> [What is being asked] Please set down word for word every line from the one holding "(263, 176) = (283, 119): purple" to the end of the data below, both included.

> [Material provided]
....................
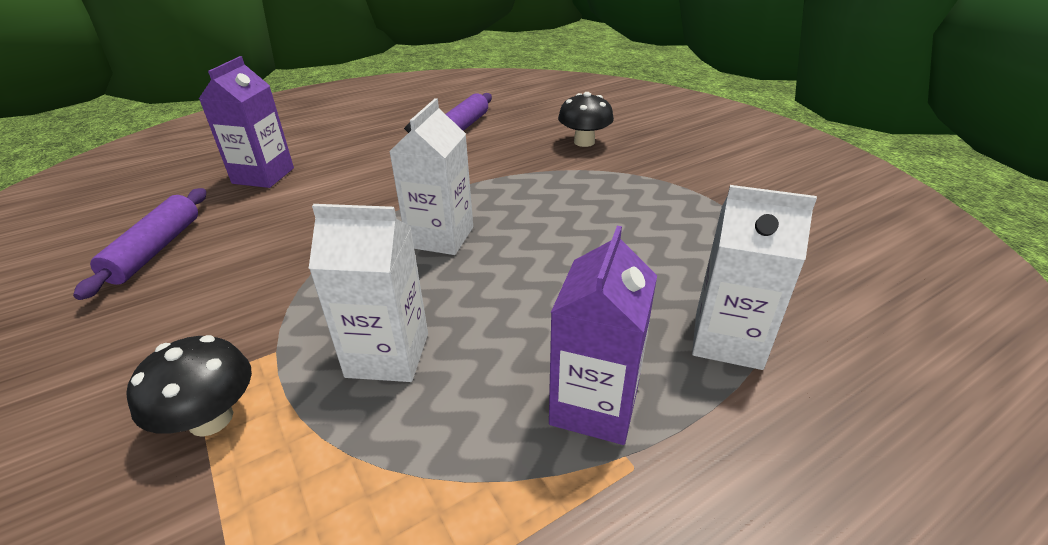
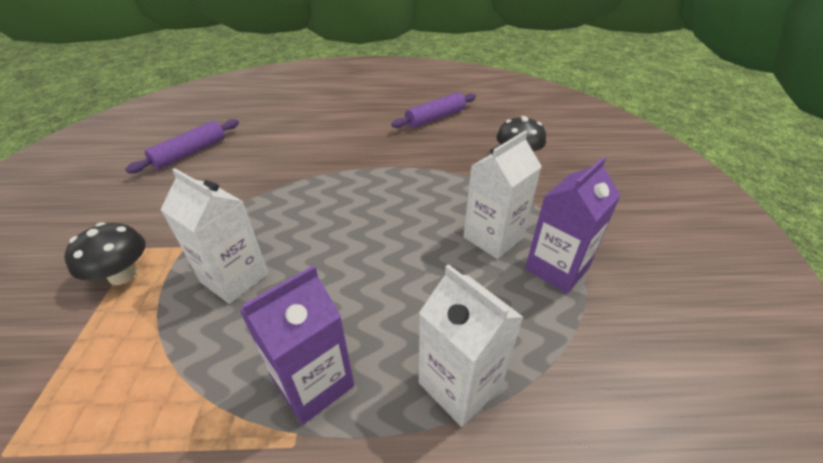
camera: 30 degrees right, 5 degrees up
(263, 176) = (283, 119): purple carton -> purple carton (557, 268)
(440, 237) = (341, 203): white carton -> white carton (493, 237)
....................
> [Completed exercise]
(263, 176) = (283, 119): purple carton -> purple carton (557, 268)
(440, 237) = (341, 203): white carton -> white carton (493, 237)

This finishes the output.